Extract every line of the records that contains the string "repeat", copying each one in full.

+ + + +

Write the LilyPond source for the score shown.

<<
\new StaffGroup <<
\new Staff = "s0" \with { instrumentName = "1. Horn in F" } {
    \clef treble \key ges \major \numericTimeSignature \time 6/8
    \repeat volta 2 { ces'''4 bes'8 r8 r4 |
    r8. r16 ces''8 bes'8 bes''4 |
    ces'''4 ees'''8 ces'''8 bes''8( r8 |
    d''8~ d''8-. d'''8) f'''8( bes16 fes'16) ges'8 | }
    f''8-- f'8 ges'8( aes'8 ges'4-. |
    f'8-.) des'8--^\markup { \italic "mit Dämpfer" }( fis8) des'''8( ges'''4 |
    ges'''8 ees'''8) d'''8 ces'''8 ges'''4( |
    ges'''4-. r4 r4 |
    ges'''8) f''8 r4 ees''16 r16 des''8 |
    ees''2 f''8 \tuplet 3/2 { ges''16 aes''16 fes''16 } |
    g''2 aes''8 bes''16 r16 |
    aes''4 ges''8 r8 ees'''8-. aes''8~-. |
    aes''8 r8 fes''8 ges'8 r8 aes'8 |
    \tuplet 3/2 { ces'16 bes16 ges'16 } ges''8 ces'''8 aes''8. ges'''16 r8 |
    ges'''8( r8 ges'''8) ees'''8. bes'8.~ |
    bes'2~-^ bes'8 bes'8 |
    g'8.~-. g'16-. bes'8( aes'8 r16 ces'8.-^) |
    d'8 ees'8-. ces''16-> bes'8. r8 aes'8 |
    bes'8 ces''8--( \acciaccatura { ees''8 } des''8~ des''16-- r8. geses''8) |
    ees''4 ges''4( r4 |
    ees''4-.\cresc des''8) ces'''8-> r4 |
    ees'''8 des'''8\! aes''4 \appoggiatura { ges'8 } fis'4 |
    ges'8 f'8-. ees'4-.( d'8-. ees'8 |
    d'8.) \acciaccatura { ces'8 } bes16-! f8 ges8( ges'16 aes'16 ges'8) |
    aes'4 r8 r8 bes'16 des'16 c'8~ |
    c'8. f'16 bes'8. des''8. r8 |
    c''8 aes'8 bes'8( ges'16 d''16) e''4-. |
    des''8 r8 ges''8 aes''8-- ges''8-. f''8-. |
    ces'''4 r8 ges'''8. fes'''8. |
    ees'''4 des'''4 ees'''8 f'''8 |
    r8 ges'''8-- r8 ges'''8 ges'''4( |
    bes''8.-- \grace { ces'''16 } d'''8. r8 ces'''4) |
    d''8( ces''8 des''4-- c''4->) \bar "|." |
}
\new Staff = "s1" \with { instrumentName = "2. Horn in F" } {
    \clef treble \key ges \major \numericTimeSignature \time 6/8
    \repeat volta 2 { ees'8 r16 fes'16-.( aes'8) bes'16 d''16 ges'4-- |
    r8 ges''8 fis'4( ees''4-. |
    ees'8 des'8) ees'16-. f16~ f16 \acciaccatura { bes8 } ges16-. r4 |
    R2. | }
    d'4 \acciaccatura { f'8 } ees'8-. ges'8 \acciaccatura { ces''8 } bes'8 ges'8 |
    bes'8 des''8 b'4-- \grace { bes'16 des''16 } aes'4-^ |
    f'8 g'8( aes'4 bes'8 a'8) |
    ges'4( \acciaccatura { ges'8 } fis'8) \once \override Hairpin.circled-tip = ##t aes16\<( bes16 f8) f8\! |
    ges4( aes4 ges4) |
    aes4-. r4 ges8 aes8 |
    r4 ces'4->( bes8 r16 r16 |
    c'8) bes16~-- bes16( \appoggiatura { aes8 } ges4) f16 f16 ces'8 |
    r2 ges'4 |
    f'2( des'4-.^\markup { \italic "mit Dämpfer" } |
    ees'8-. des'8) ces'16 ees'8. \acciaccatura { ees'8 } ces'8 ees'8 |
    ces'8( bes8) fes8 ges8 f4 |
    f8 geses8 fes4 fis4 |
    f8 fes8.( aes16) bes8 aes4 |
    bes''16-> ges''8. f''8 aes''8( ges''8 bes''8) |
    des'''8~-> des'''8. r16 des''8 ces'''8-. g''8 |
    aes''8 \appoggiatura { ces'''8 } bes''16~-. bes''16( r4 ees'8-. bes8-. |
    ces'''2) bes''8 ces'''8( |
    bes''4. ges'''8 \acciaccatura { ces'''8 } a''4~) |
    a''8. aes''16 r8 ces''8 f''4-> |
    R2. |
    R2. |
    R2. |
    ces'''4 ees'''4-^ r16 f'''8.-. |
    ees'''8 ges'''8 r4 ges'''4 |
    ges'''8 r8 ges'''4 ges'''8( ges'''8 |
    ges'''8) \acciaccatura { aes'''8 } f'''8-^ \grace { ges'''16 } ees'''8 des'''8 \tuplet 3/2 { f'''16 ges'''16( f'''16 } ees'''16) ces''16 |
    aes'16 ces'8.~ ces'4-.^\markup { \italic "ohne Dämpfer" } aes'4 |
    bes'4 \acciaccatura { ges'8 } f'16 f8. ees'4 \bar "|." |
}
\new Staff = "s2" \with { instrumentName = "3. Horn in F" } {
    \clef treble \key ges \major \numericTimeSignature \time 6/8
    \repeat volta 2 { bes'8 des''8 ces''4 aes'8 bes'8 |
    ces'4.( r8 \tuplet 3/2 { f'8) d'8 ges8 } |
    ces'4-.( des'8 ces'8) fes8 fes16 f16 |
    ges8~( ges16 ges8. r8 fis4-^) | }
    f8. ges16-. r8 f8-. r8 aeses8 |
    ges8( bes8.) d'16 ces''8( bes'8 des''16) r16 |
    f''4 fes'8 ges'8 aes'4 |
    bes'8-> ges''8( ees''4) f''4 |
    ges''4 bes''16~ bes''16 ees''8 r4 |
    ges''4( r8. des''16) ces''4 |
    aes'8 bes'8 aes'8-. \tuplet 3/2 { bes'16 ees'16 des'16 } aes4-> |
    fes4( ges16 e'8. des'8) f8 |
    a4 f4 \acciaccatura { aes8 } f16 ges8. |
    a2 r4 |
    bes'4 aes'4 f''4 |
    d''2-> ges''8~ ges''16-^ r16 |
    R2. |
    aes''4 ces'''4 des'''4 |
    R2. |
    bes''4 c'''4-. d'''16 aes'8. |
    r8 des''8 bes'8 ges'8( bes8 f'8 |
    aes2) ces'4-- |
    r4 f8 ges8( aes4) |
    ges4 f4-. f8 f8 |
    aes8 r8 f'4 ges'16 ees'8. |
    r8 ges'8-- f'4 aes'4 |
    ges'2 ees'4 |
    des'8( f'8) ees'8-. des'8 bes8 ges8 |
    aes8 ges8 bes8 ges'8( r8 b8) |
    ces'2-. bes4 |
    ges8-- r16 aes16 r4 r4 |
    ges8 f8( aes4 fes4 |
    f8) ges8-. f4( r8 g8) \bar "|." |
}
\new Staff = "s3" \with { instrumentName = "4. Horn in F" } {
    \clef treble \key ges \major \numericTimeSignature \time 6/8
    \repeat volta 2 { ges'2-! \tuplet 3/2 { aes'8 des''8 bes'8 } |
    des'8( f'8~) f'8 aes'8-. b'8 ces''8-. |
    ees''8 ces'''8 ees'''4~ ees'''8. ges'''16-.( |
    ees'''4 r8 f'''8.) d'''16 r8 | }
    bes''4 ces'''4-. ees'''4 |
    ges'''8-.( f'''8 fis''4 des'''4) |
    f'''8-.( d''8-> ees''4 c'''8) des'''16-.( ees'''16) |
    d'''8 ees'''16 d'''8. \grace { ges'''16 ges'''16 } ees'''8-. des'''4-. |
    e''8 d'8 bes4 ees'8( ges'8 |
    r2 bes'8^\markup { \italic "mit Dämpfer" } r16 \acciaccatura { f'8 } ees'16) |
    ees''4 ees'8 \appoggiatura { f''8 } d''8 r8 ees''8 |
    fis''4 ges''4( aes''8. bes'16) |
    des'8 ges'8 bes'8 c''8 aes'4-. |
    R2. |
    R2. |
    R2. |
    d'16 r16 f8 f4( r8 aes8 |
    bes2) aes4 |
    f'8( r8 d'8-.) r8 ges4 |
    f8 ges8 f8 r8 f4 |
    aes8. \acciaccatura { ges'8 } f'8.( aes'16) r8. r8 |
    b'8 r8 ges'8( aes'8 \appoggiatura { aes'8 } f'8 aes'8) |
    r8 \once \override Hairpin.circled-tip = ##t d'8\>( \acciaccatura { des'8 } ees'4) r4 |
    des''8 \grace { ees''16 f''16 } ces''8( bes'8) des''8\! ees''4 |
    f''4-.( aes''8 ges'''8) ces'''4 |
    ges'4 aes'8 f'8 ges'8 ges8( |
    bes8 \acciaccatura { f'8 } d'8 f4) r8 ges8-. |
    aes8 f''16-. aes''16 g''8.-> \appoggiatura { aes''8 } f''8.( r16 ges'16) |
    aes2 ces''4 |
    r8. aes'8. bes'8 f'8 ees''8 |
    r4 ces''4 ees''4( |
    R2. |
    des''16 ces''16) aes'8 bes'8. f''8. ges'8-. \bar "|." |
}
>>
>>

+ + + +

## Task output
    \repeat volta 2 { ces'''4 bes'8 r8 r4 |
    \repeat volta 2 { ees'8 r16 fes'16-.( aes'8) bes'16 d''16 ges'4-- |
    \repeat volta 2 { bes'8 des''8 ces''4 aes'8 bes'8 |
    \repeat volta 2 { ges'2-! \tuplet 3/2 { aes'8 des''8 bes'8 } |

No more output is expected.